* _Task prompt_: All that should come back is the lines of the data below from the one containing "WEDGE (no. 1 from left) middle left" to the one containing "LATCHKEY (no. 1 from left) middle left", inclusive, exactly as they stand.

* _Records for the task_:
=== Section Start ===

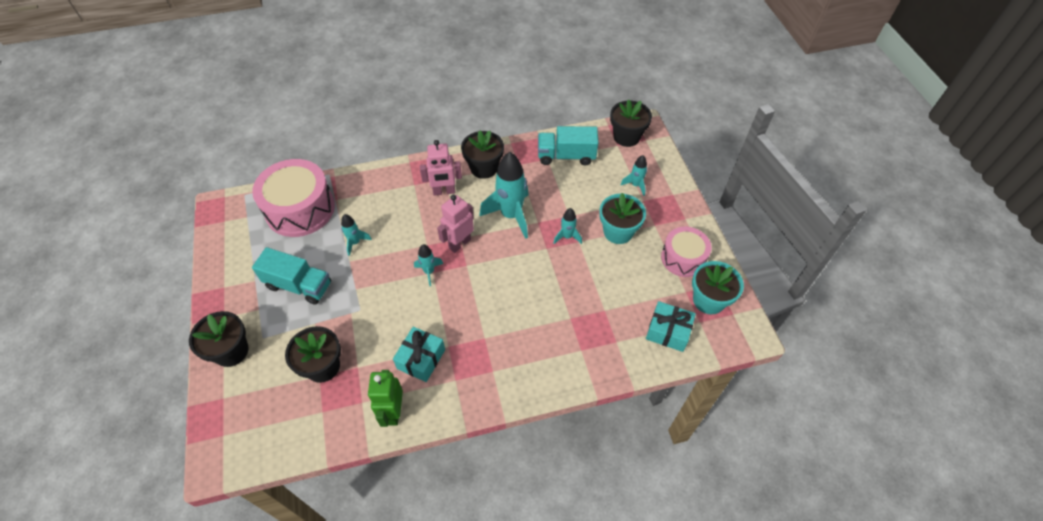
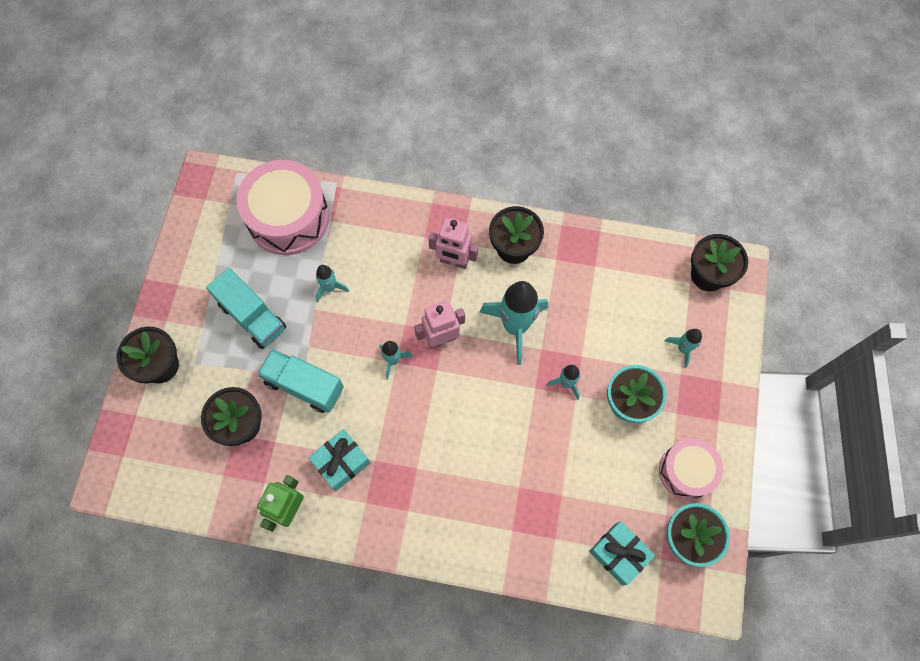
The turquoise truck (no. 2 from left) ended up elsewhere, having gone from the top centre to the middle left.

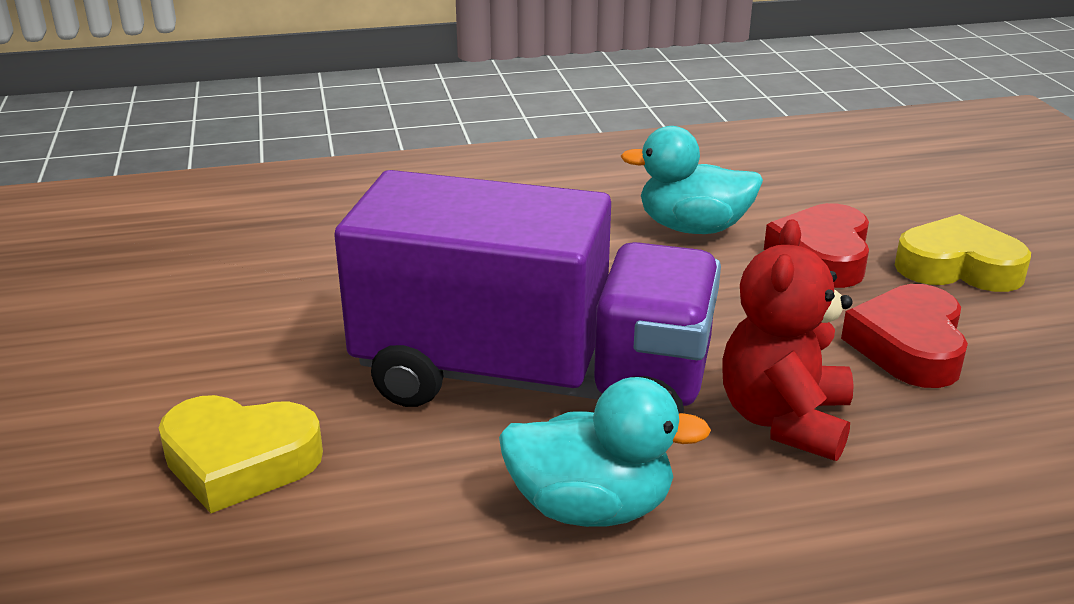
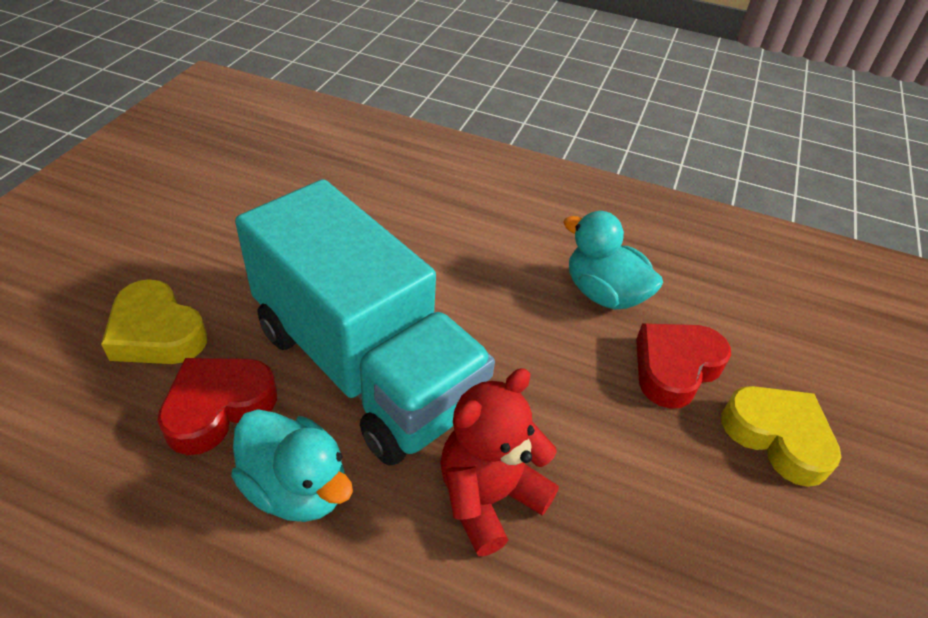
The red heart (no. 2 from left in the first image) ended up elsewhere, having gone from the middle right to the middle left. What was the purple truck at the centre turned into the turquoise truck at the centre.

=== Section End ===
=== Section Start ===

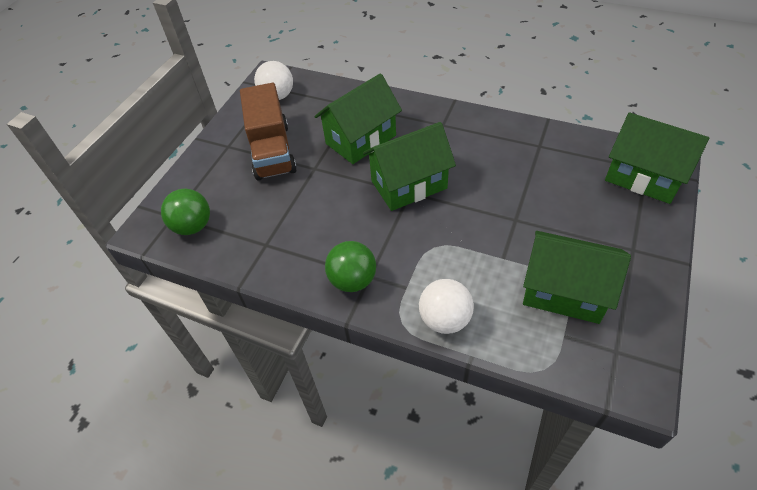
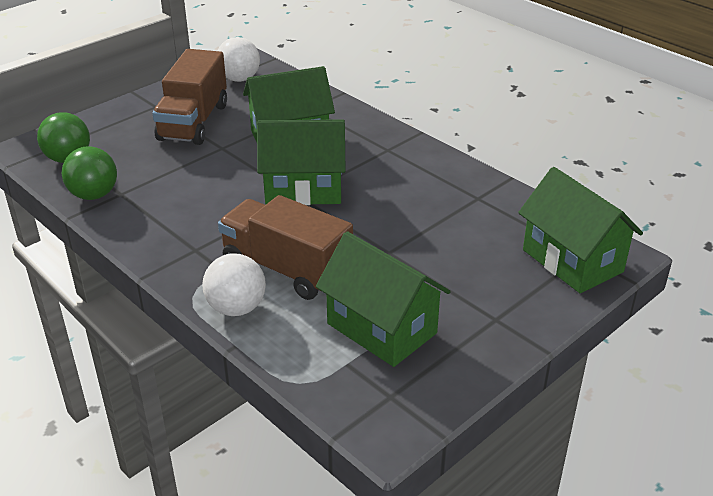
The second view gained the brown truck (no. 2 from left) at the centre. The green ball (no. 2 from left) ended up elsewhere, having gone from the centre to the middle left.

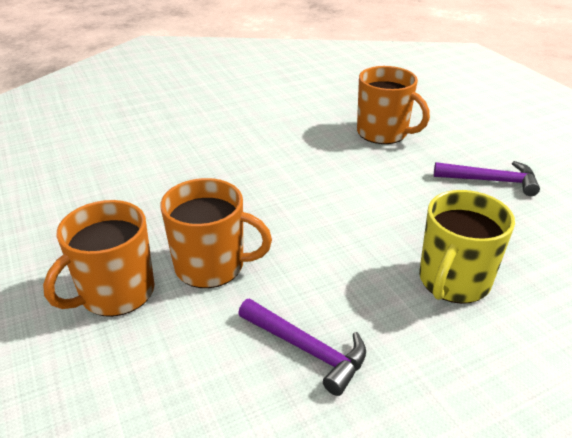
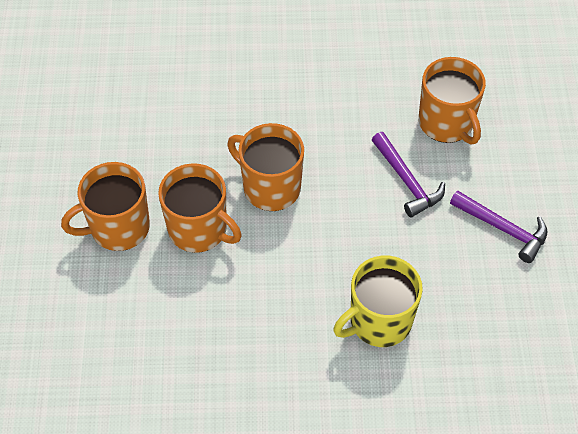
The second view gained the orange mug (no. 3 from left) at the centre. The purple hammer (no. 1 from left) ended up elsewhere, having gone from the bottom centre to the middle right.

=== Section End ===
=== Section Start ===

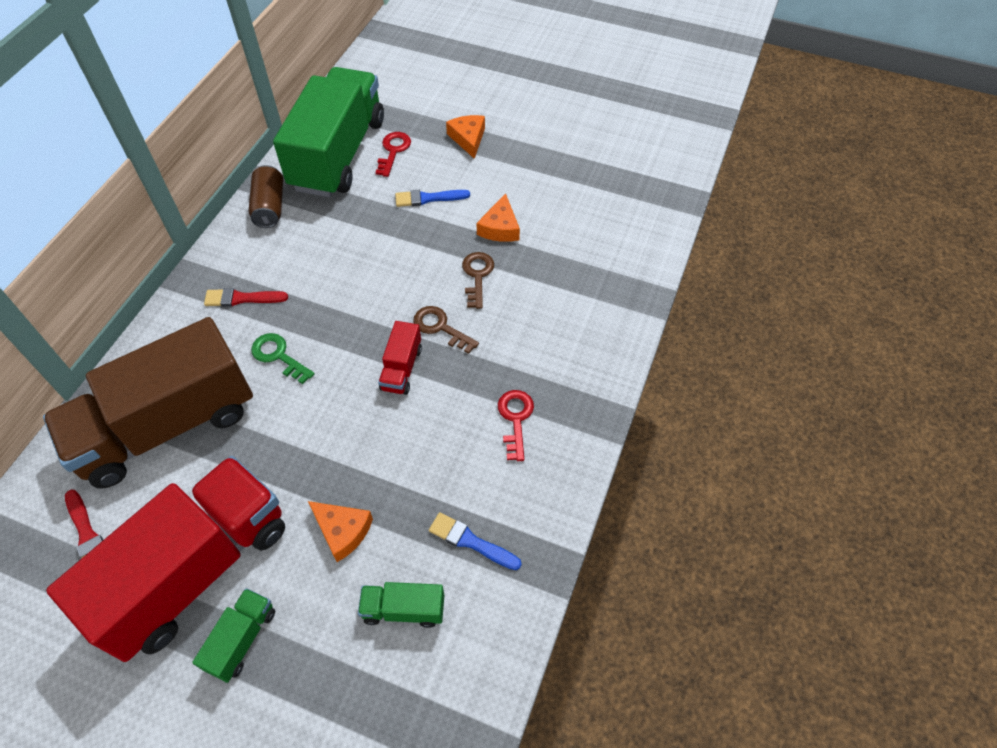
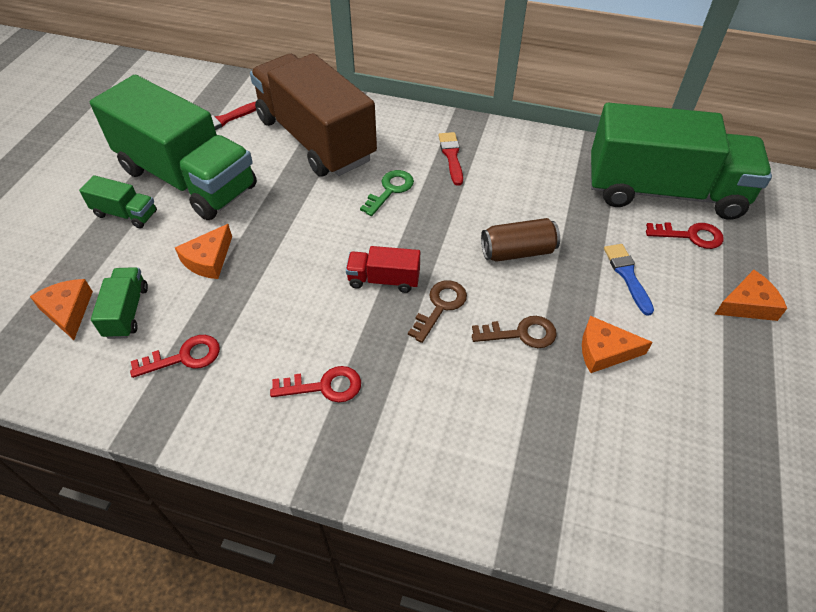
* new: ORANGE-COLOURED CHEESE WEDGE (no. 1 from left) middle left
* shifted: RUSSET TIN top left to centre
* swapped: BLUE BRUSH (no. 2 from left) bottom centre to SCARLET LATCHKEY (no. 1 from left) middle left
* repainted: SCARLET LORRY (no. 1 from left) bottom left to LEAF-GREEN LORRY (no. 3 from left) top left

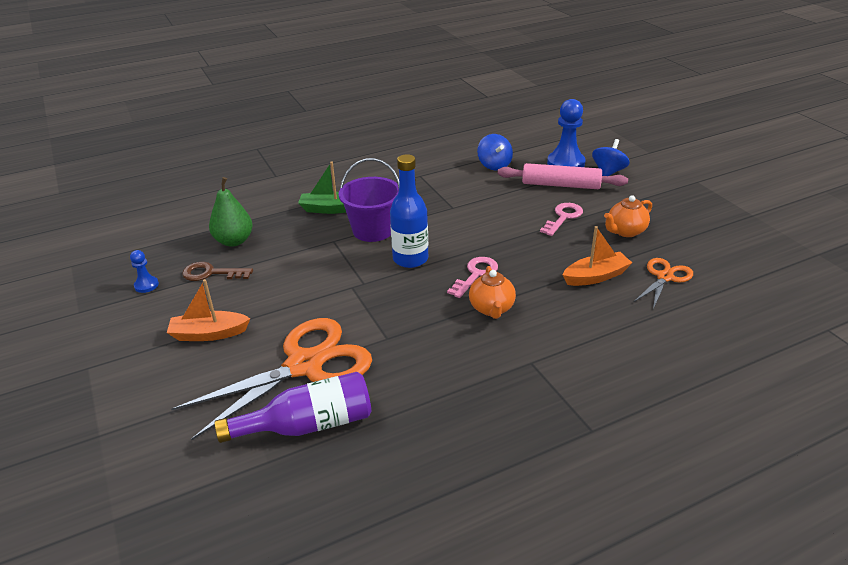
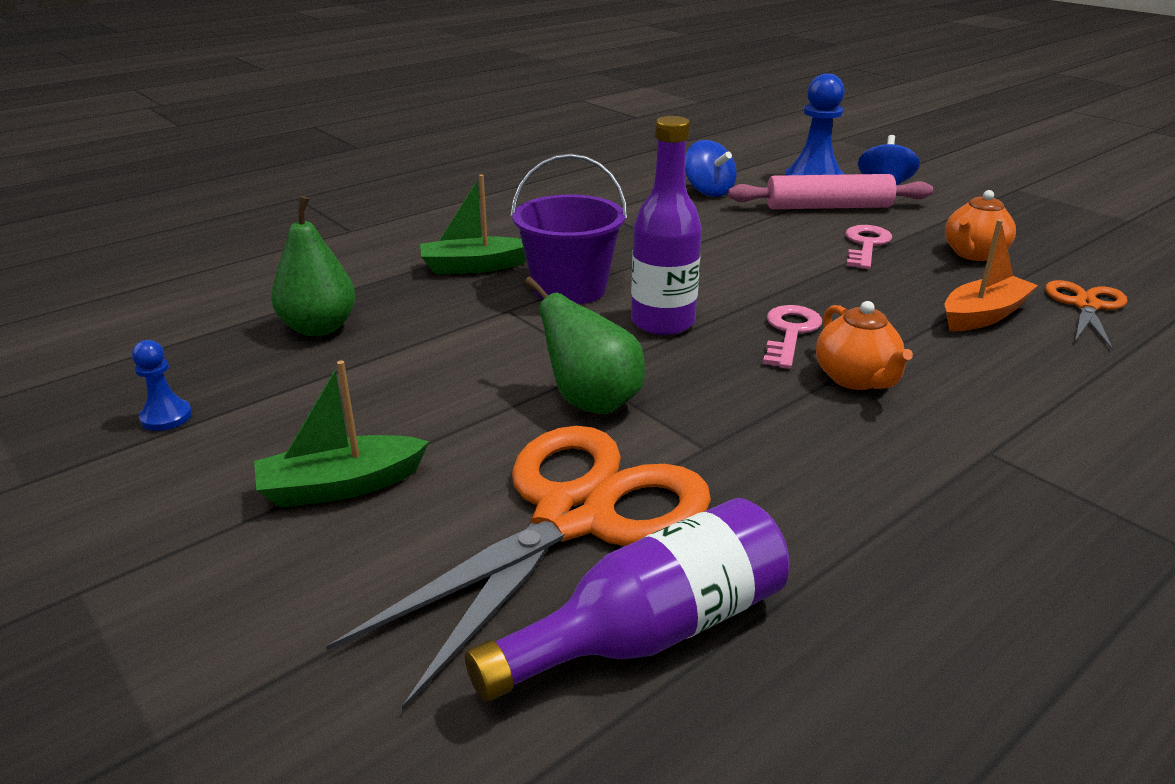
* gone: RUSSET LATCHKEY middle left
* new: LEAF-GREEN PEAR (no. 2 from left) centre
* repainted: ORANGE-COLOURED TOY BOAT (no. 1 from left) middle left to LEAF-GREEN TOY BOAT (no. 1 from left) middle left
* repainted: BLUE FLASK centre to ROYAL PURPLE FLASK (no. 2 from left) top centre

=== Section End ===

* _Written response_:
* new: ORANGE-COLOURED CHEESE WEDGE (no. 1 from left) middle left
* shifted: RUSSET TIN top left to centre
* swapped: BLUE BRUSH (no. 2 from left) bottom centre to SCARLET LATCHKEY (no. 1 from left) middle left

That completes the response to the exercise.